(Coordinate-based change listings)
□ □ □

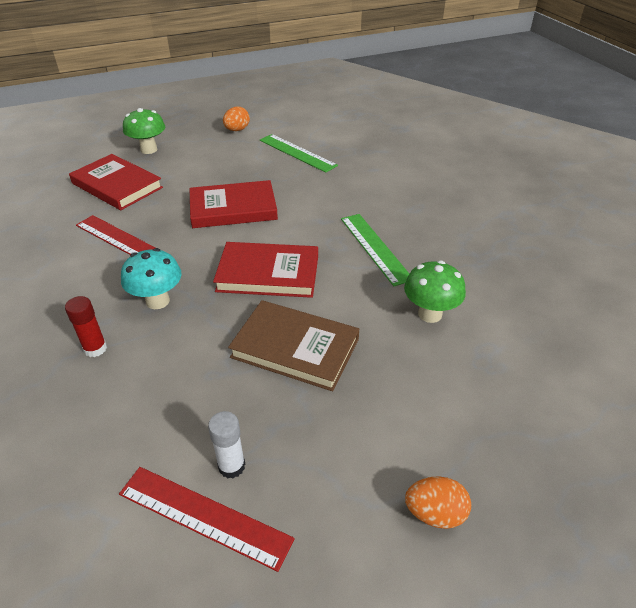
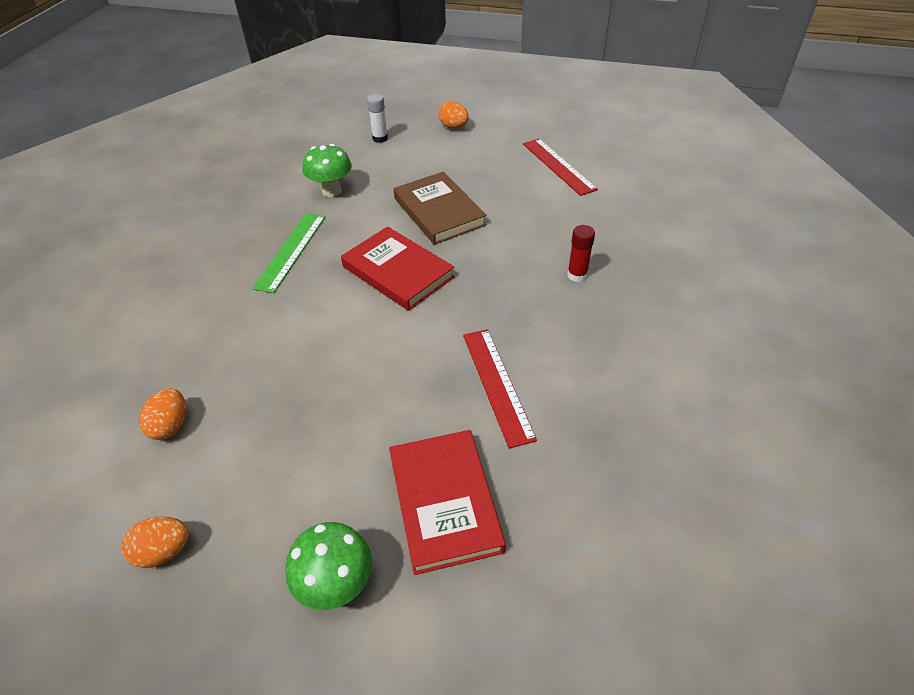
camera: 140 degrees left, 5 degrees up
turquoise mushroom [121,248,182,309] -> none
red book [190,180,278,228] -> none
white glue stick [208,411,245,478] -> white glue stick moved to [367,94,388,143]
green ruler [260,134,338,173] -> orange egg [139,388,186,440]

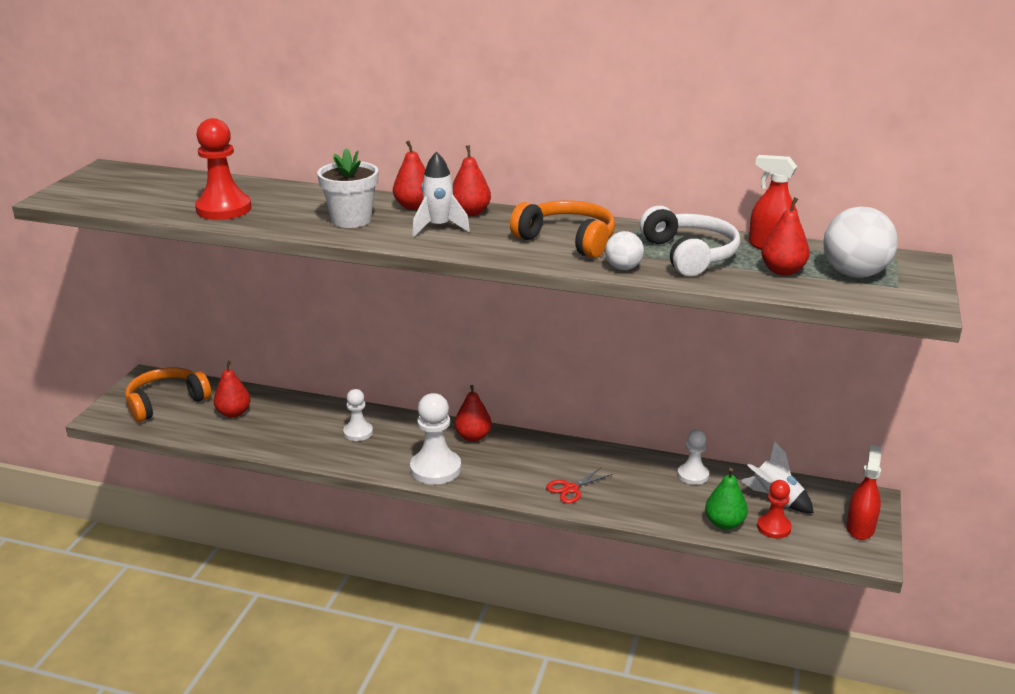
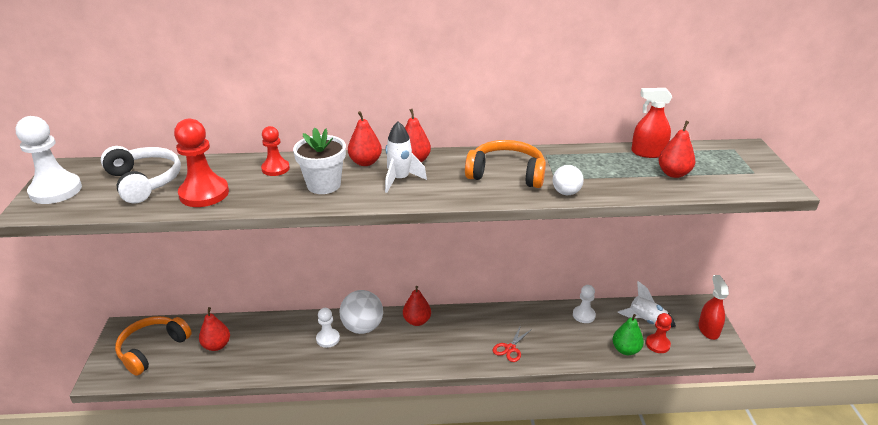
camera: 20 degrees left, 5 degrees up
white pawn [410,393,461,485] -> white pawn moved to [15,116,82,204]
white headphones [640,206,740,276] -> white headphones moved to [101,146,181,203]
white ball [823,207,898,278] -> white ball moved to [340,290,383,334]
none -> red pawn [261,126,290,176]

□ □ □

WORK TASK
Using only the data above, copy out the lines that include the word "degrees".

EXERCISE RESPONSE
camera: 140 degrees left, 5 degrees up
camera: 20 degrees left, 5 degrees up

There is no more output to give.